DESCRIPTION OF THE TASK: The reply to the records below should contain exactly the lines from the line with "GPS1 pin TX: 12 -> 11" through the line with "TOF: VL53L0X -> VL6180X", and nothing besides.
(DATASET ENTRIES begins)
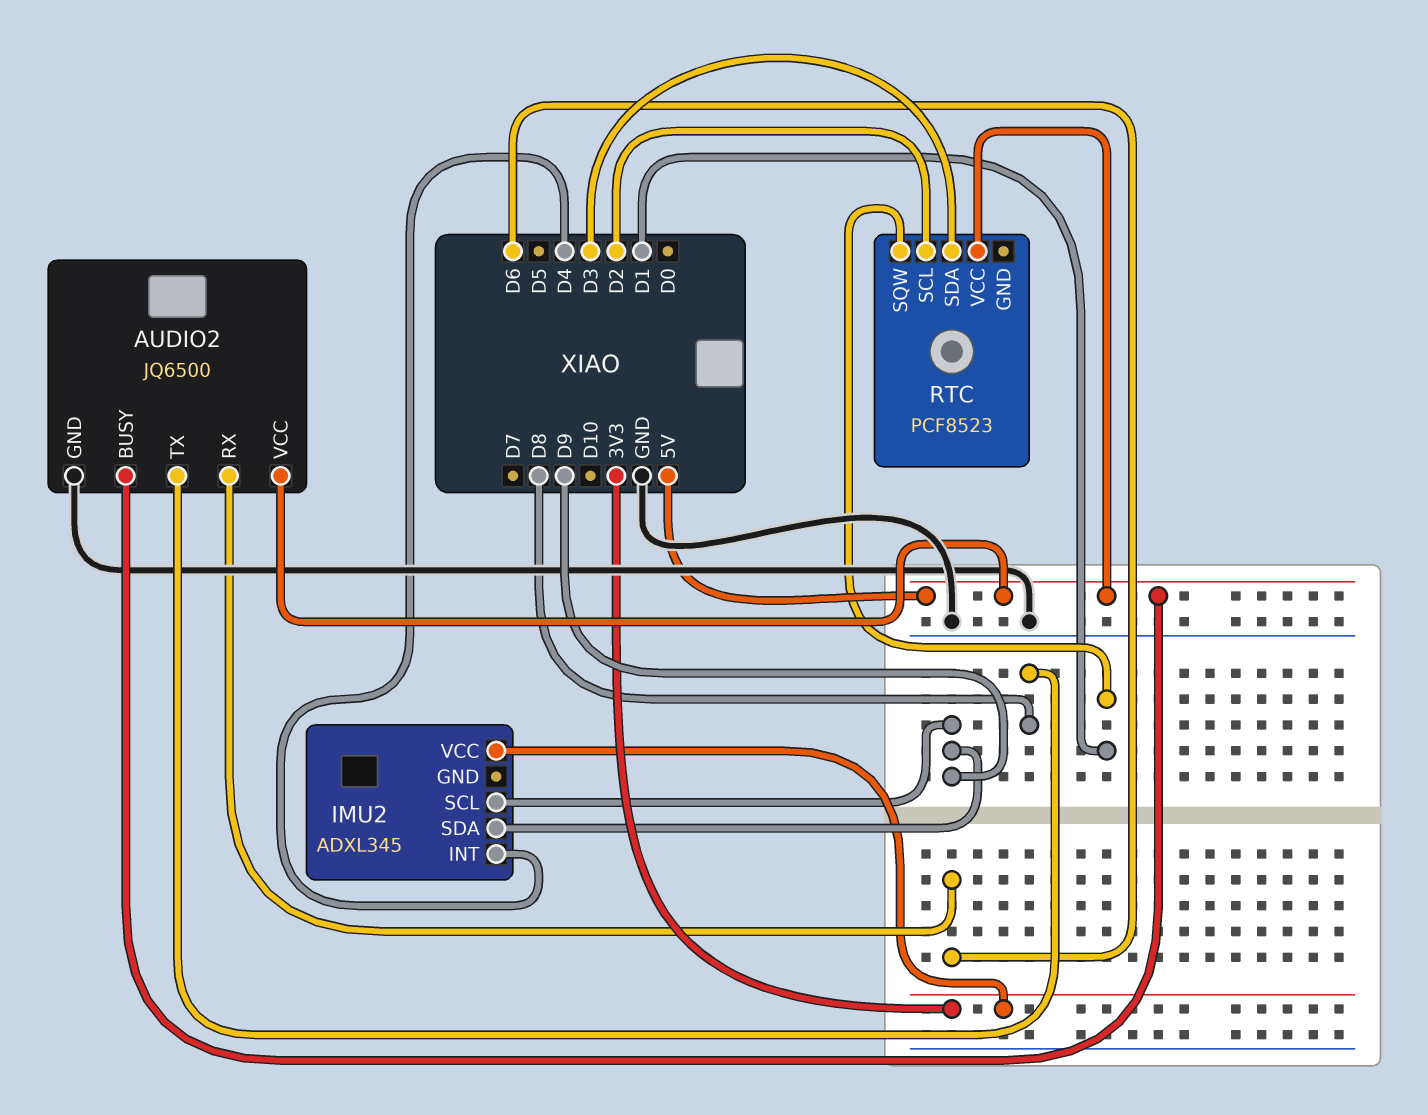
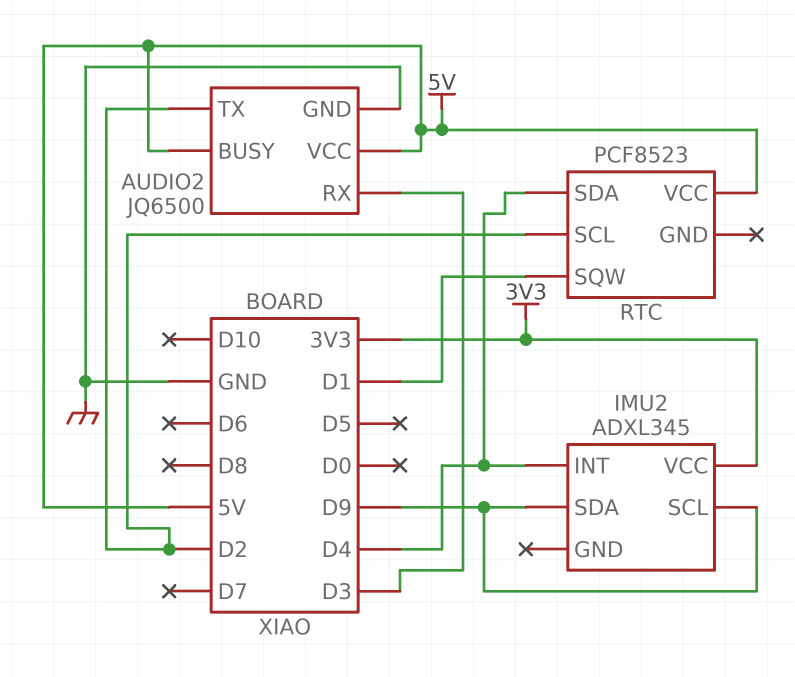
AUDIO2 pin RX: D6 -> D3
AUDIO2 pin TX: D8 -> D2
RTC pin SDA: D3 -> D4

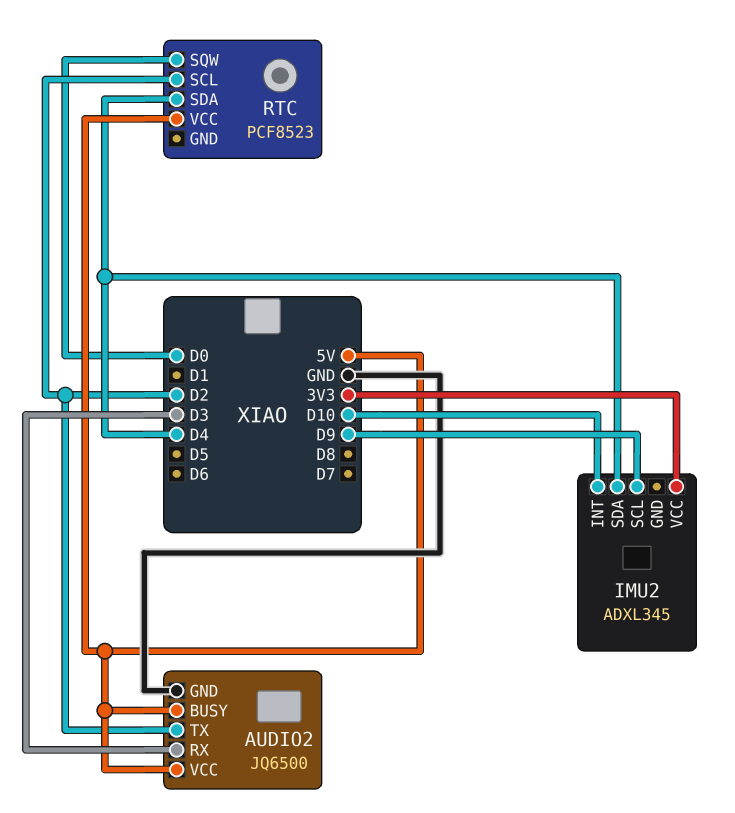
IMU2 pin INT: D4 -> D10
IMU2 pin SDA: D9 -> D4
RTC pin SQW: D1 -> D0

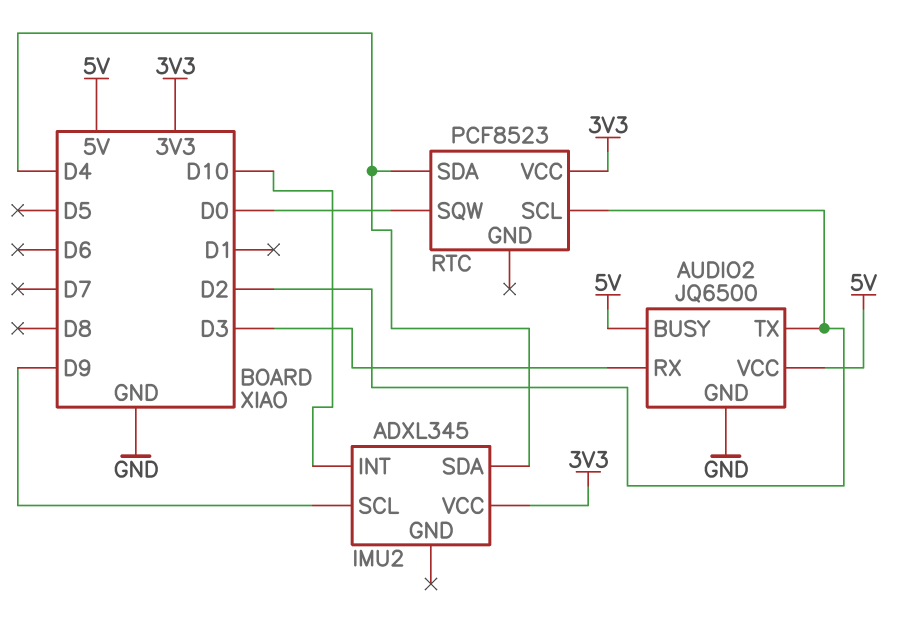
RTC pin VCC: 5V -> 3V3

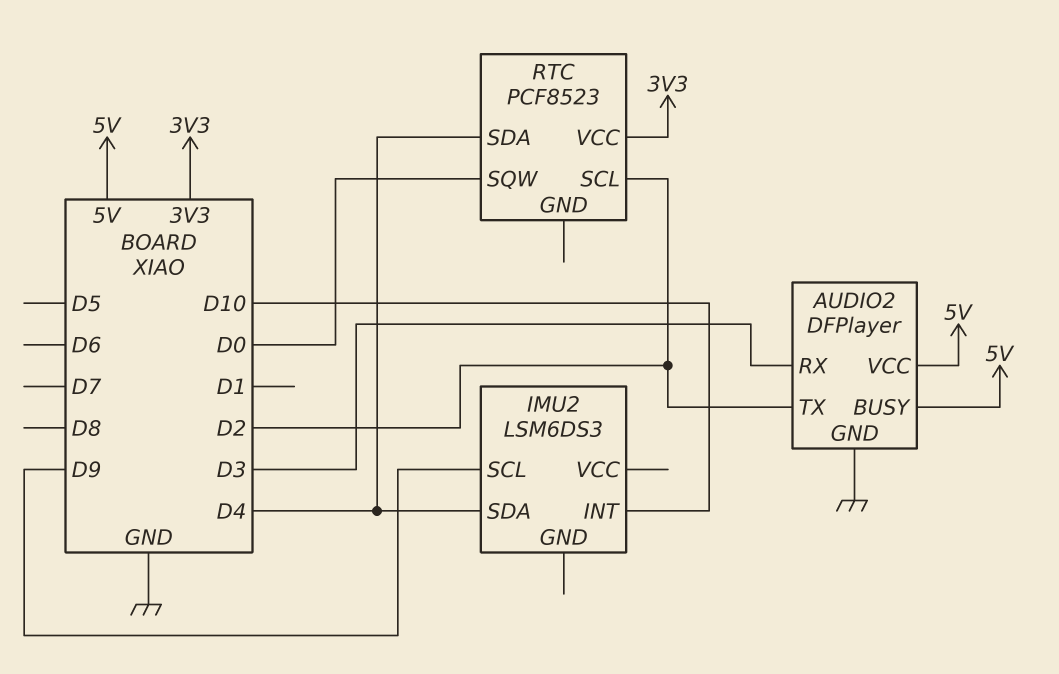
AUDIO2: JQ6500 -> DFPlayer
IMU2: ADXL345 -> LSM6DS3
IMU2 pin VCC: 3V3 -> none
(DATASET ENTRIES ends)
(DATASET ENTRIES begins)
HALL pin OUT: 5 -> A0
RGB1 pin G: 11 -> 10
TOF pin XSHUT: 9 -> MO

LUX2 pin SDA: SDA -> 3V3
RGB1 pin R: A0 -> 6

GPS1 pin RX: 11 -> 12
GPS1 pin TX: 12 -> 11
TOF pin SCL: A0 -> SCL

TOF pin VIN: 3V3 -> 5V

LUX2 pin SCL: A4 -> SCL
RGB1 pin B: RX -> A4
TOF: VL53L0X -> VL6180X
(DATASET ENTRIES ends)
RESPONSE:
GPS1 pin TX: 12 -> 11
TOF pin SCL: A0 -> SCL

TOF pin VIN: 3V3 -> 5V

LUX2 pin SCL: A4 -> SCL
RGB1 pin B: RX -> A4
TOF: VL53L0X -> VL6180X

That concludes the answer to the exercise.